◆ **PROBLEM TO SOLVE**: Exclude the pictures, then repeat the remaining data exactly.

◆ **THE DATA**:
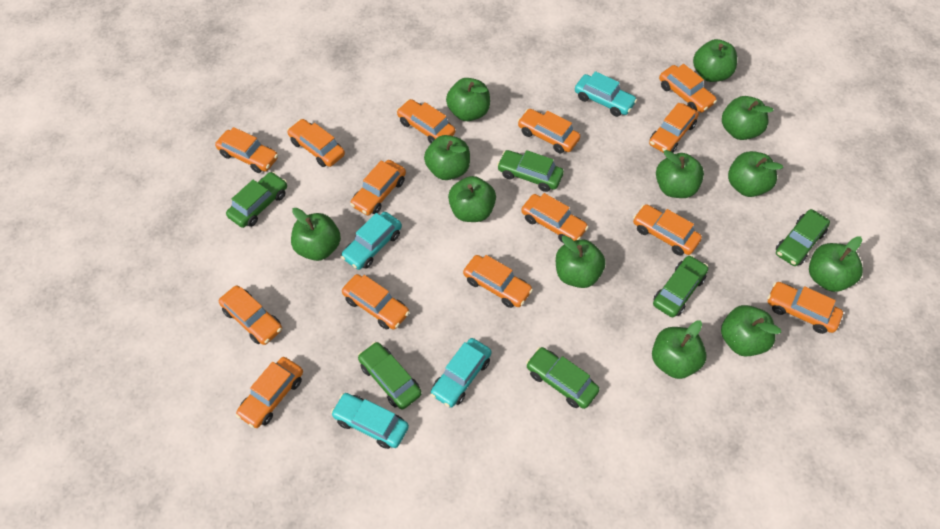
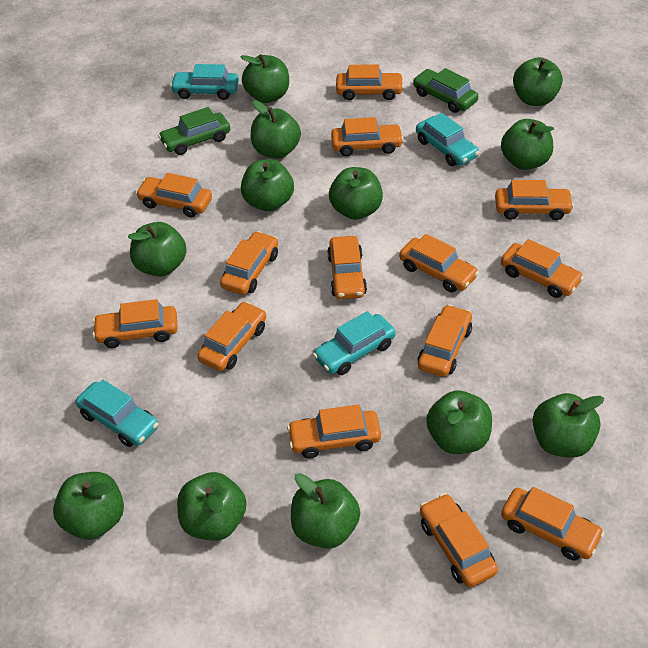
green car: 6 -> 2

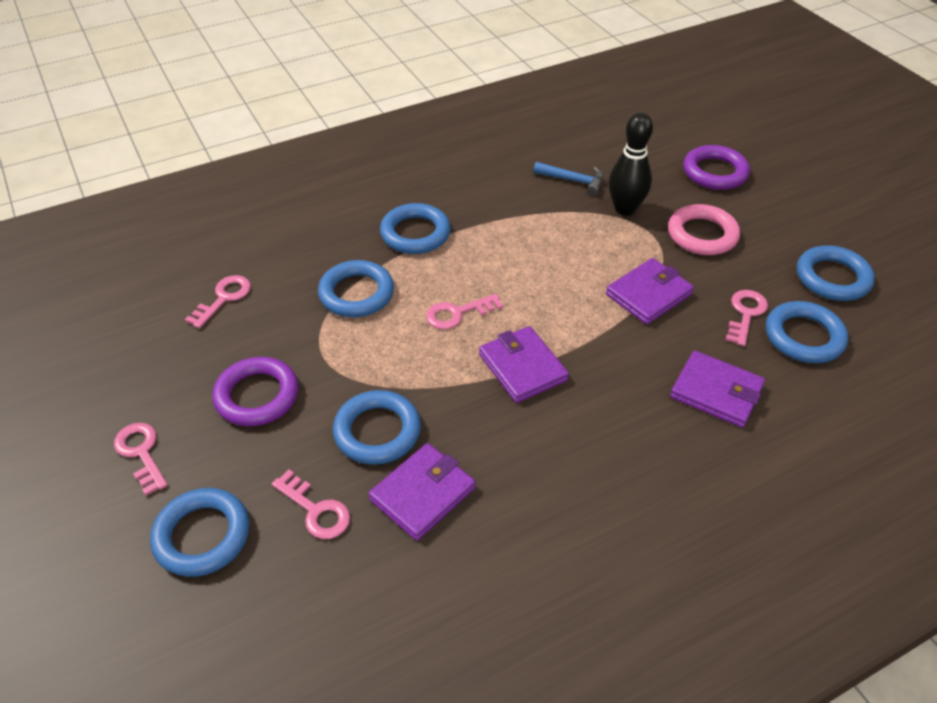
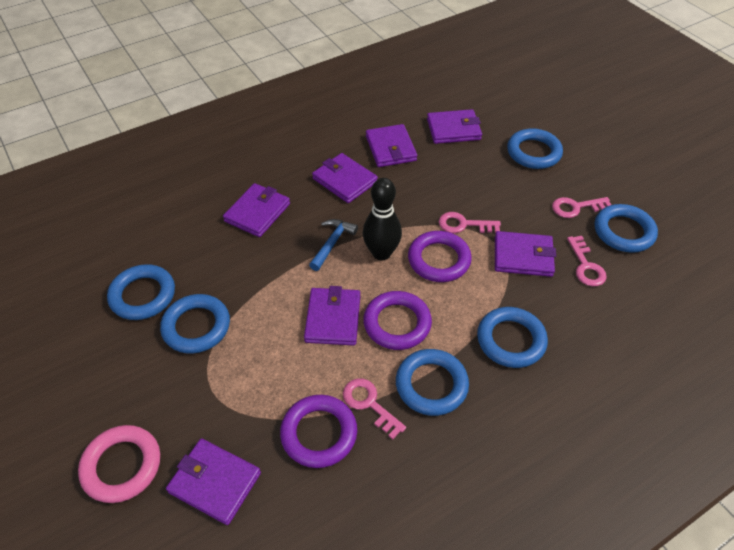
pink key: 5 -> 4
purple ring: 2 -> 3
purple wallet: 4 -> 7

◆ **EXERCISE OUTPUT**:
green car: 6 -> 2

pink key: 5 -> 4
purple ring: 2 -> 3
purple wallet: 4 -> 7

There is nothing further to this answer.